● **EXERCISE INSTRUCTIONS**
Copy the records below word for word, starting with the line containing "I am providing" and going on through the line containing "Question: Which object is". Leave the pictures out.

● **SUPPLIED ENTRIES**

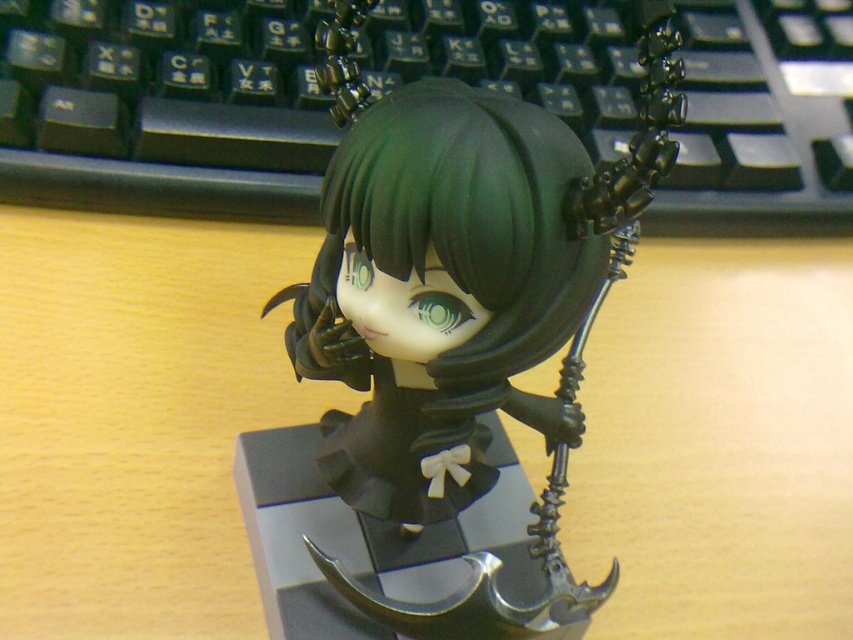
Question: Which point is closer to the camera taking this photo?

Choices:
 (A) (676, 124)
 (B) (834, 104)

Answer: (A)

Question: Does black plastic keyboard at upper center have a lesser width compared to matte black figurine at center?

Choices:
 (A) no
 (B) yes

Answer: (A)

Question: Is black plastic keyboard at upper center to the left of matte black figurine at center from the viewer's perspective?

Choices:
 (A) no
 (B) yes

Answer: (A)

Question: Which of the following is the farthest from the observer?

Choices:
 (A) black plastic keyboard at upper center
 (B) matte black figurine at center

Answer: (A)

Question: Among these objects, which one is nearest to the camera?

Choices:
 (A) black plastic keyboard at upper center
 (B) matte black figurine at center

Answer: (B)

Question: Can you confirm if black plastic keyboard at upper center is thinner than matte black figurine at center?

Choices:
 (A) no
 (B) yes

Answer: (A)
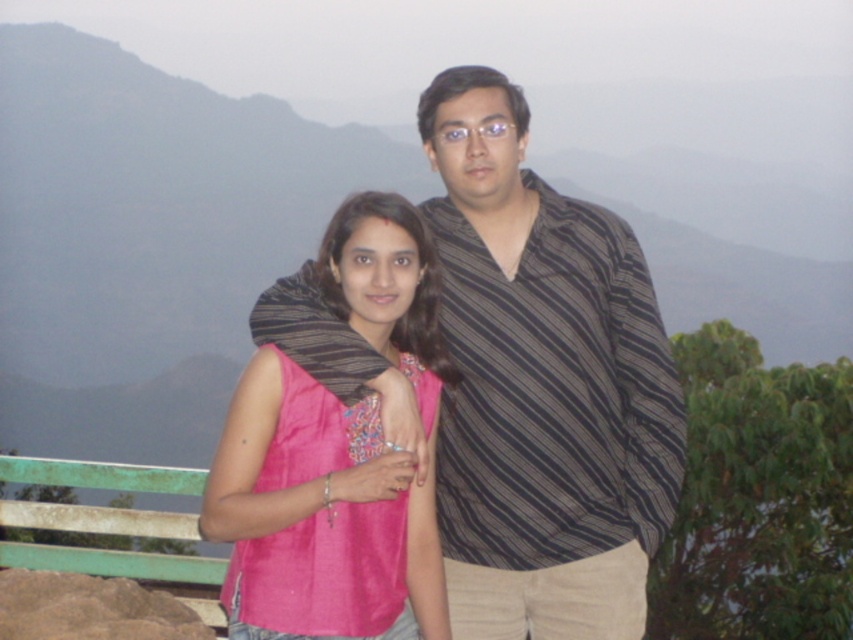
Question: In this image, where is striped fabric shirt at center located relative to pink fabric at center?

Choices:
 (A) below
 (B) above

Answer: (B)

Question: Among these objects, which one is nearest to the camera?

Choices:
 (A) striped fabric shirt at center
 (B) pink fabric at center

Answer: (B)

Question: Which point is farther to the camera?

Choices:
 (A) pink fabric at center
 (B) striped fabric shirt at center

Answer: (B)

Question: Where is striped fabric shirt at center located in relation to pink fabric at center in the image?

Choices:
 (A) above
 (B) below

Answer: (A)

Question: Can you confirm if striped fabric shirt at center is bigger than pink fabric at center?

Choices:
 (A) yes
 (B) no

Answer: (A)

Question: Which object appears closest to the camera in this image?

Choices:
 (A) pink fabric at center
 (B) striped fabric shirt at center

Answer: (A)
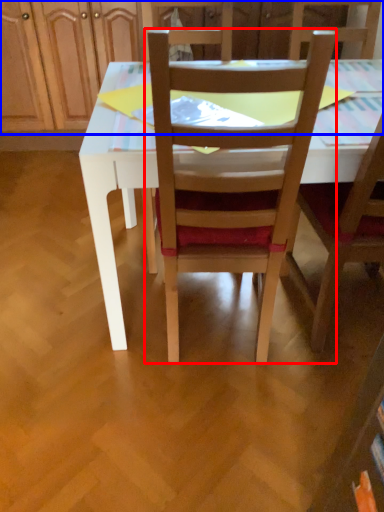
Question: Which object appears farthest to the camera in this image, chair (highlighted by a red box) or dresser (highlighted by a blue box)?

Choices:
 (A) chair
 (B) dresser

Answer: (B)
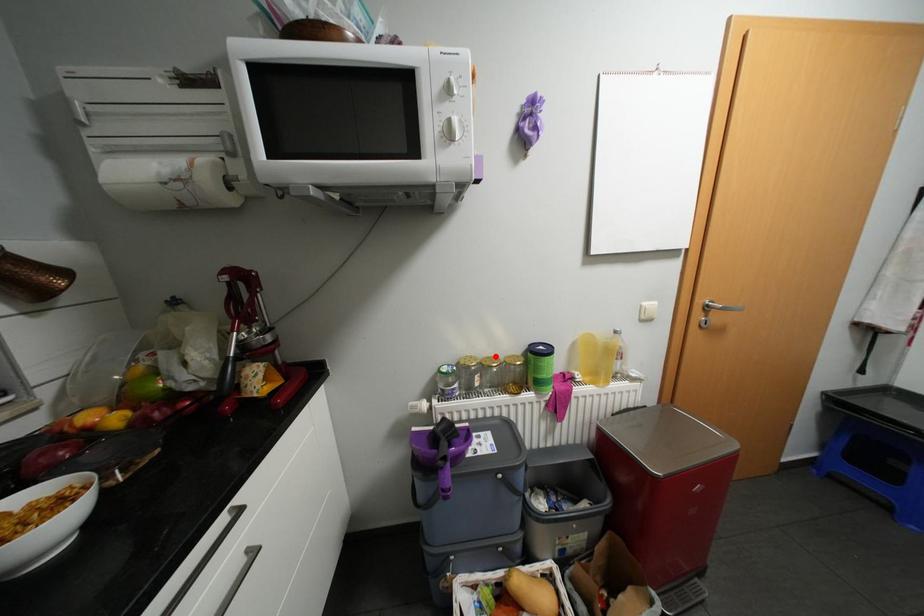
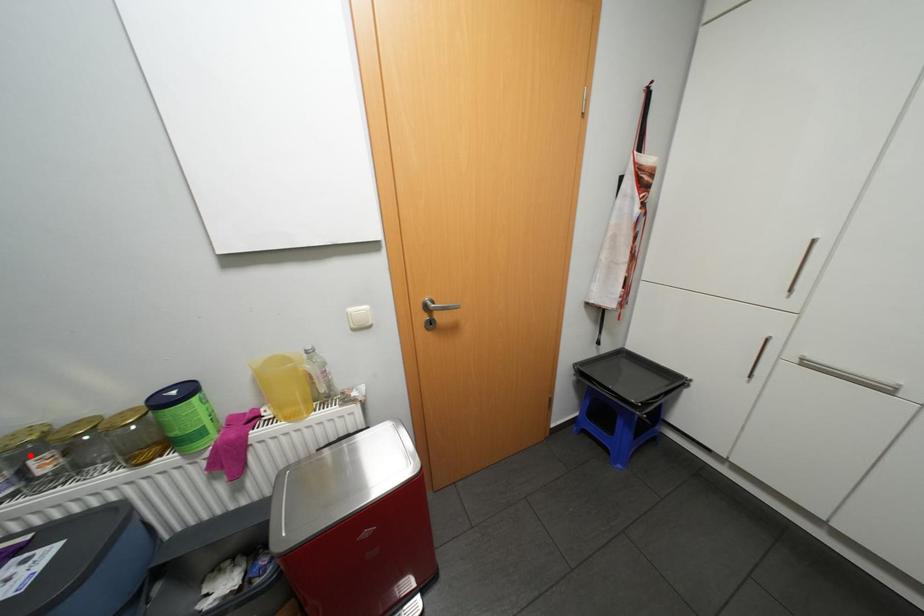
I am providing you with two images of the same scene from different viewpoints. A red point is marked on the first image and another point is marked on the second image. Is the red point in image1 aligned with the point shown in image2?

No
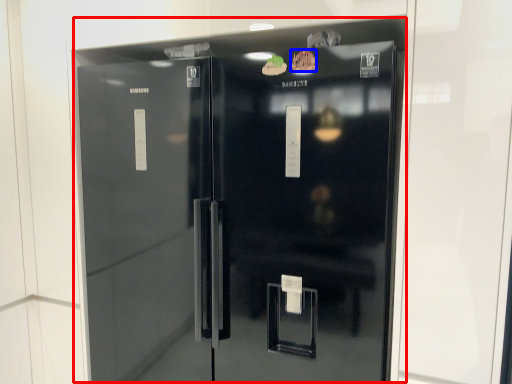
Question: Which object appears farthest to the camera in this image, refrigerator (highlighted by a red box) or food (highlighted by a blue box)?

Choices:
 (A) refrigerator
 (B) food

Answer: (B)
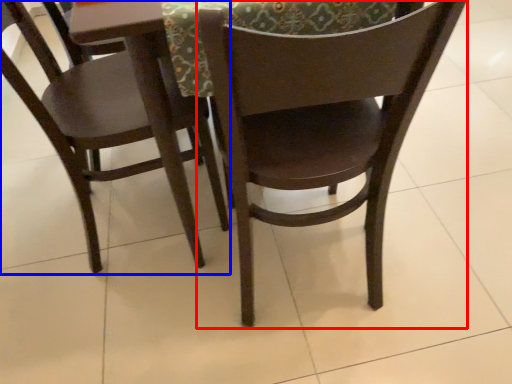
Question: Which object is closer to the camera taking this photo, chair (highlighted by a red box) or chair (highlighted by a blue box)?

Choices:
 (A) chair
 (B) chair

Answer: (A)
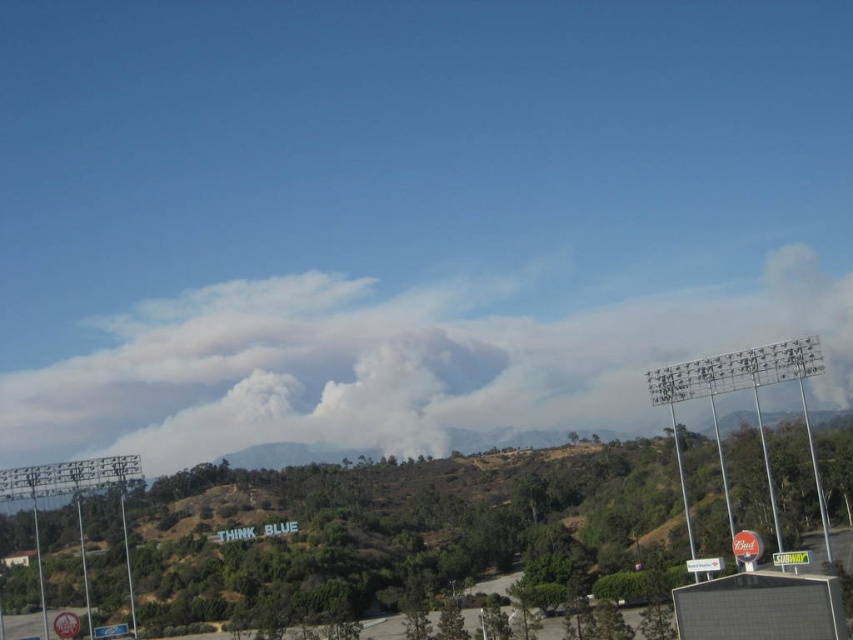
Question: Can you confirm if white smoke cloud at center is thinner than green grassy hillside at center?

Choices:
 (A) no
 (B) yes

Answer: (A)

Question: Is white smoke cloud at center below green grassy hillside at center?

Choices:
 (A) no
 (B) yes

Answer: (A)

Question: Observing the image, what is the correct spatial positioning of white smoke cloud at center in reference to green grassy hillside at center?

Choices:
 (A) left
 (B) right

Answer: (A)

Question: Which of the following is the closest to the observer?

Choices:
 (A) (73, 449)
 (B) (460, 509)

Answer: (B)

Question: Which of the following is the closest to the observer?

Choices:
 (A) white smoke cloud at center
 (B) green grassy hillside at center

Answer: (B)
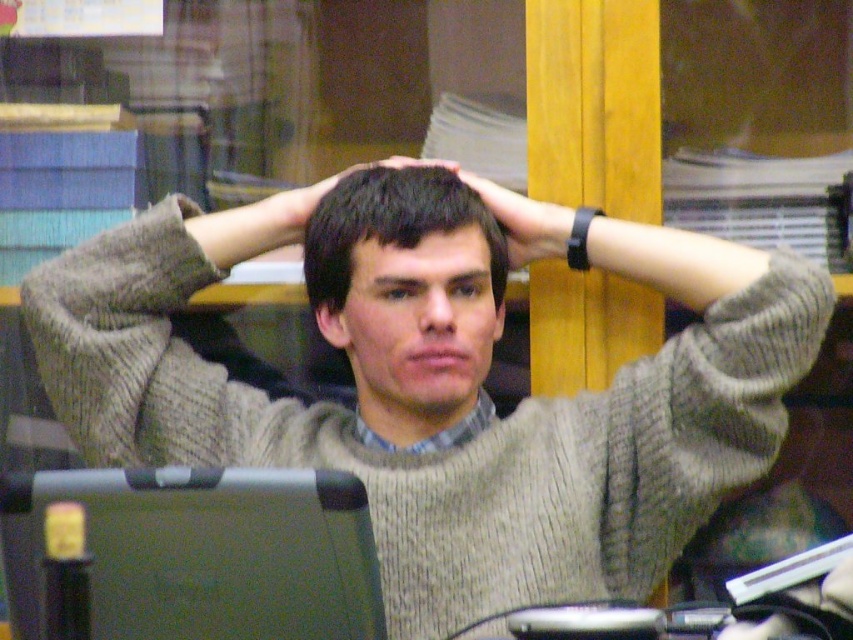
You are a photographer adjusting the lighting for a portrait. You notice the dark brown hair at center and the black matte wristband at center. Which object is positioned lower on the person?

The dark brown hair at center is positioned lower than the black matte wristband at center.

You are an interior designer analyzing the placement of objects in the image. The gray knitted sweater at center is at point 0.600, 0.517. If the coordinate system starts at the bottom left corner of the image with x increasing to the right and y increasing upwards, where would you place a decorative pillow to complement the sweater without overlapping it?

● **OUTPUT OF THE EXERCISE**
I am providing you with two images of the same scene from different viewpoints. A red point is marked on the first image and another point is marked on the second image. Is the red point in image1 aligned with the point shown in image2?

No
Question: Which object appears farthest to the camera in this image, refrigerator (highlighted by a red box) or food (highlighted by a blue box)?

Choices:
 (A) refrigerator
 (B) food

Answer: (B)
Question: Which object is closer to the camera taking this photo, chair (highlighted by a red box) or chair (highlighted by a blue box)?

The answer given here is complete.